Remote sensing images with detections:
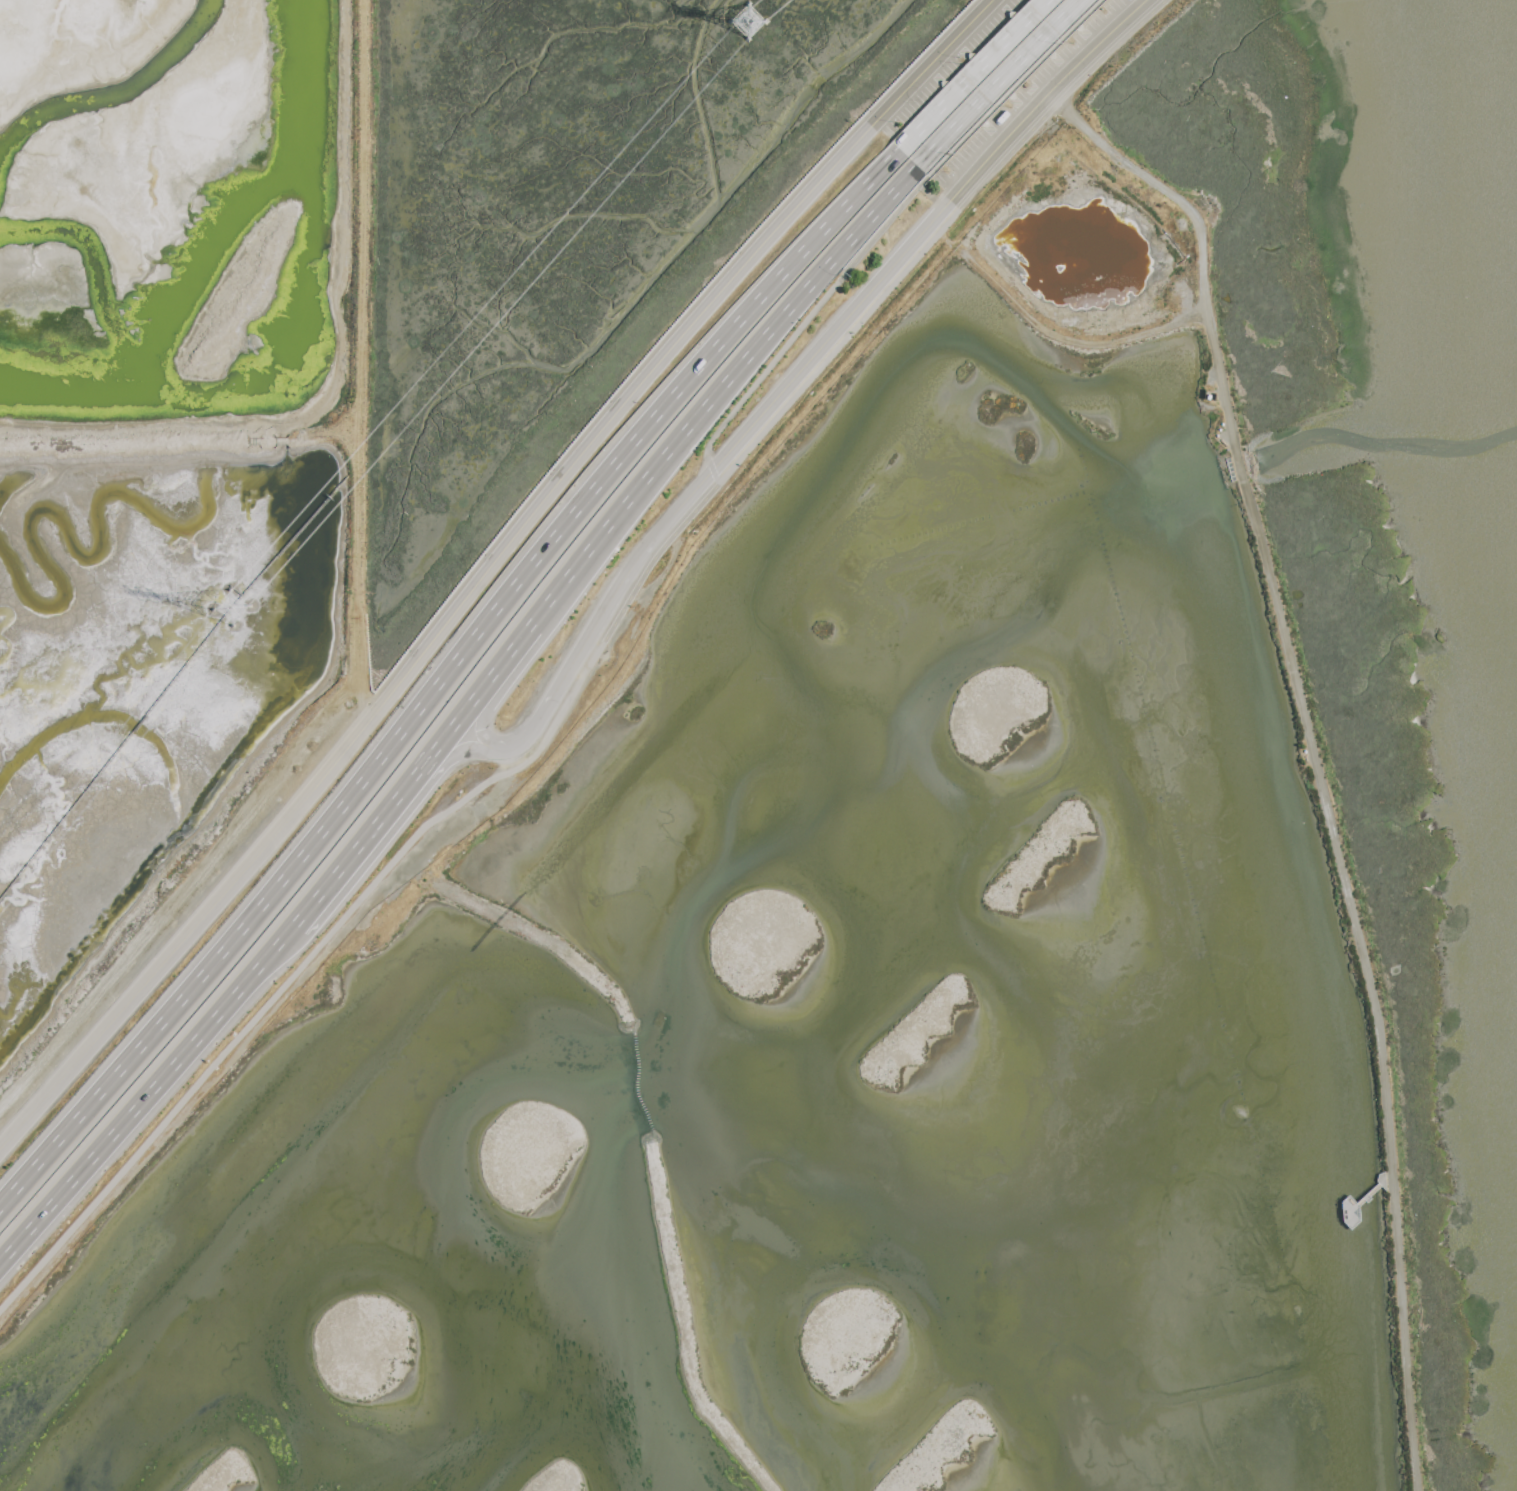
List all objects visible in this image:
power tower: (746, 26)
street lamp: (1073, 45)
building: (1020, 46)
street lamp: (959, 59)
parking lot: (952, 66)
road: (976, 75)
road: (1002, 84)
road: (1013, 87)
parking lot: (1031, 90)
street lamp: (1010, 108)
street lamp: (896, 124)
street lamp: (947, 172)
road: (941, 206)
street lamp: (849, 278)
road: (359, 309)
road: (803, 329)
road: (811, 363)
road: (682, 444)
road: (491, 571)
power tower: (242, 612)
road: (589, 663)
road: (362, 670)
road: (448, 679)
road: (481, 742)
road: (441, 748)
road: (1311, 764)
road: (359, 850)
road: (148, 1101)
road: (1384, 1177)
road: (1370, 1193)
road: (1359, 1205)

### Task brief
Strip out the pictures and quote the remaining data word for word.

### Result below
List all objects visible in this image:
power tower: (746, 26)
street lamp: (1073, 45)
building: (1020, 46)
street lamp: (959, 59)
parking lot: (952, 66)
road: (976, 75)
road: (1002, 84)
road: (1013, 87)
parking lot: (1031, 90)
street lamp: (1010, 108)
street lamp: (896, 124)
street lamp: (947, 172)
road: (941, 206)
street lamp: (849, 278)
road: (359, 309)
road: (803, 329)
road: (811, 363)
road: (682, 444)
road: (491, 571)
power tower: (242, 612)
road: (589, 663)
road: (362, 670)
road: (448, 679)
road: (481, 742)
road: (441, 748)
road: (1311, 764)
road: (359, 850)
road: (148, 1101)
road: (1384, 1177)
road: (1370, 1193)
road: (1359, 1205)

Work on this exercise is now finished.